◆ WHAT NEEDS TO BE DONE ◆
Print the data below exactly, but only the lines from the one containing "D1: diode US1M" down to the one containing "V1: 15V (plus", inclusive.

◆ DATASET EXCERPTS ◆
++++++++

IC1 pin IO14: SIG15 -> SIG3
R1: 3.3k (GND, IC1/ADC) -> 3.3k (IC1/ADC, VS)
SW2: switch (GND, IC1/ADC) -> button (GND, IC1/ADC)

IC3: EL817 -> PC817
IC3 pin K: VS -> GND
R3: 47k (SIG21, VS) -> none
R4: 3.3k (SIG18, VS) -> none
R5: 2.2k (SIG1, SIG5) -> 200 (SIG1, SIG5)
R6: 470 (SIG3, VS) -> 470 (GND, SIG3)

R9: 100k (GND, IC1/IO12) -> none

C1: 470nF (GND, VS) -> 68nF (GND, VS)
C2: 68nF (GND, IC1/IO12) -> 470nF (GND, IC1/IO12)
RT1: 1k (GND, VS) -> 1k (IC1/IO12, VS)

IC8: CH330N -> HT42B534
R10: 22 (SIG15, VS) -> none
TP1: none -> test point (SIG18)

++++++++

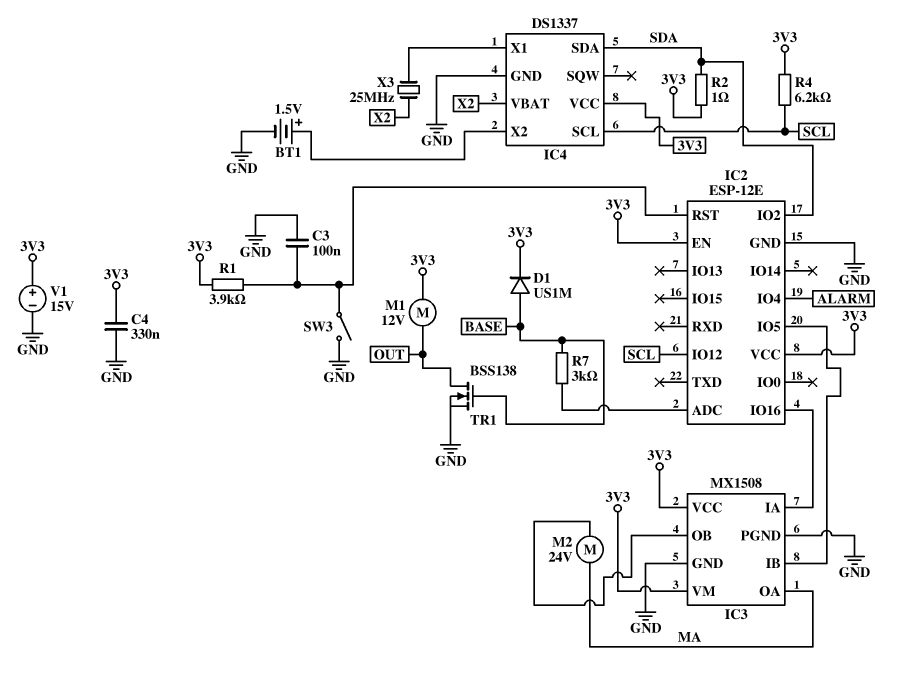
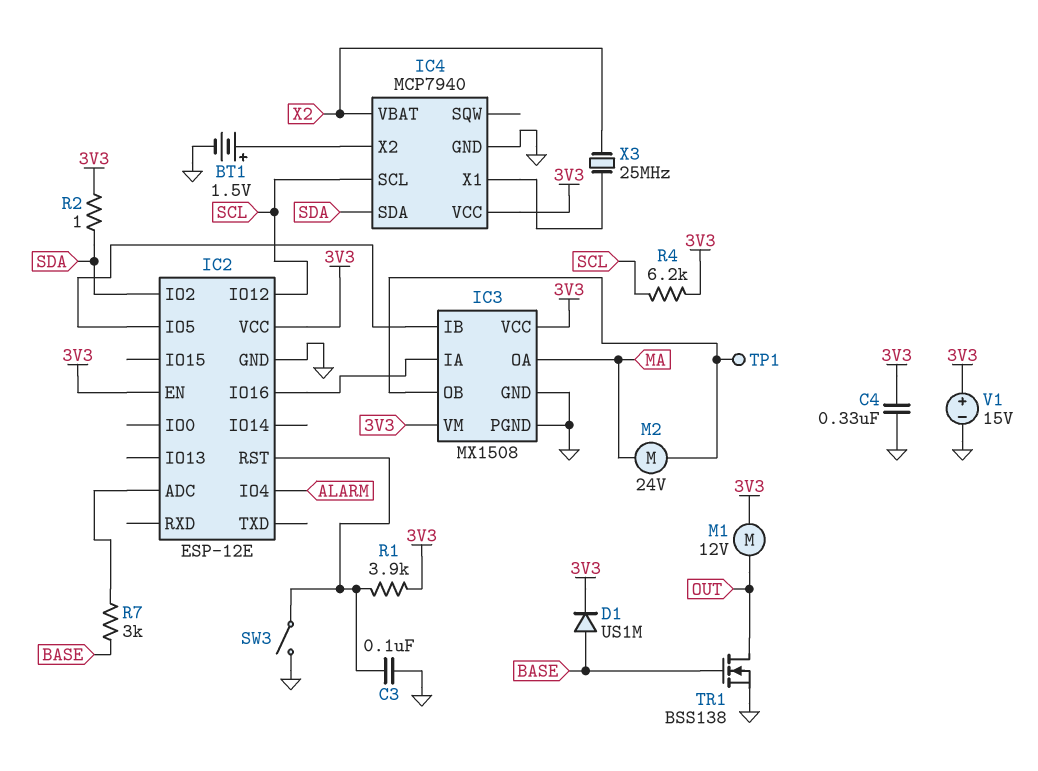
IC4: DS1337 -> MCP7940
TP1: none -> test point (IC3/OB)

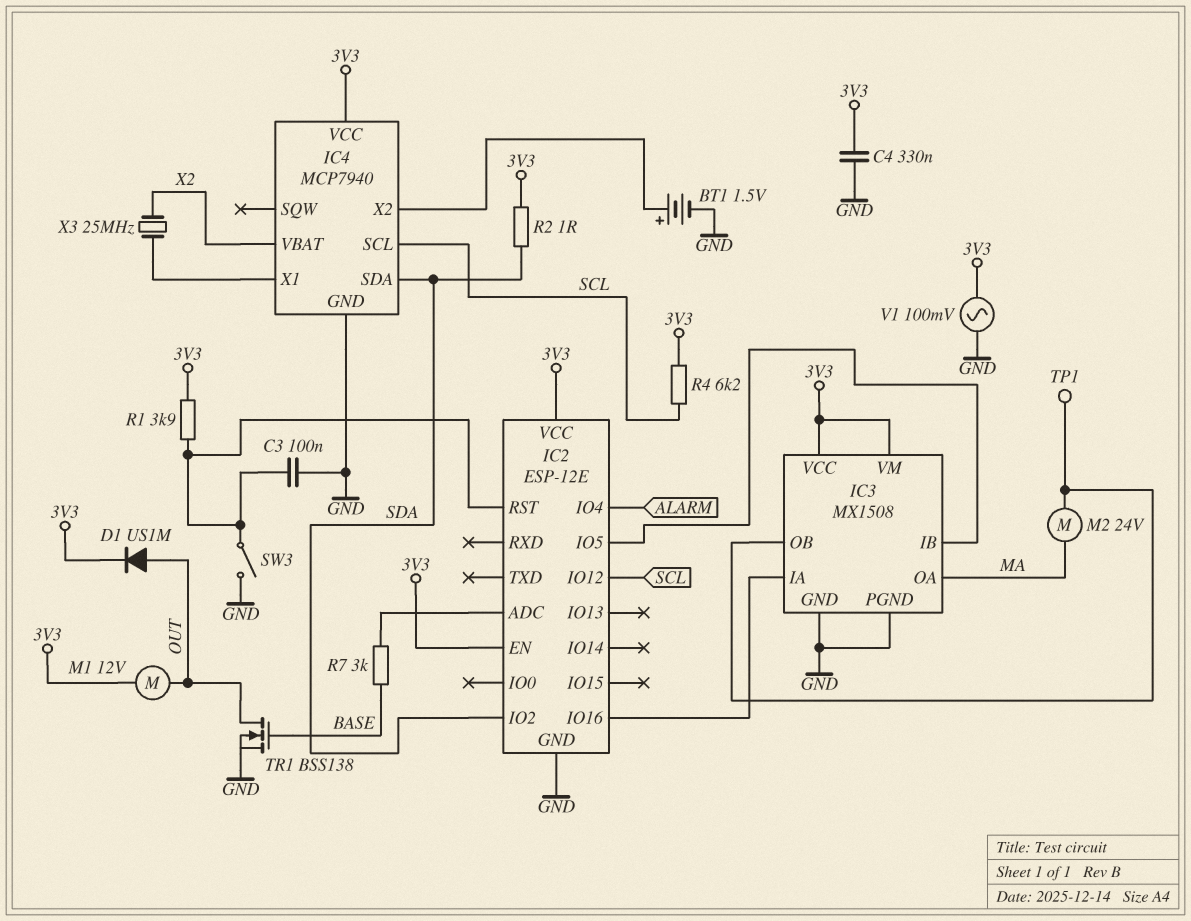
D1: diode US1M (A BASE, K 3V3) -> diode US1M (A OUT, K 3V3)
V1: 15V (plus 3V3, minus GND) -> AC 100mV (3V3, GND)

++++++++

◆ FINISHED EXERCISE ◆
D1: diode US1M (A BASE, K 3V3) -> diode US1M (A OUT, K 3V3)
V1: 15V (plus 3V3, minus GND) -> AC 100mV (3V3, GND)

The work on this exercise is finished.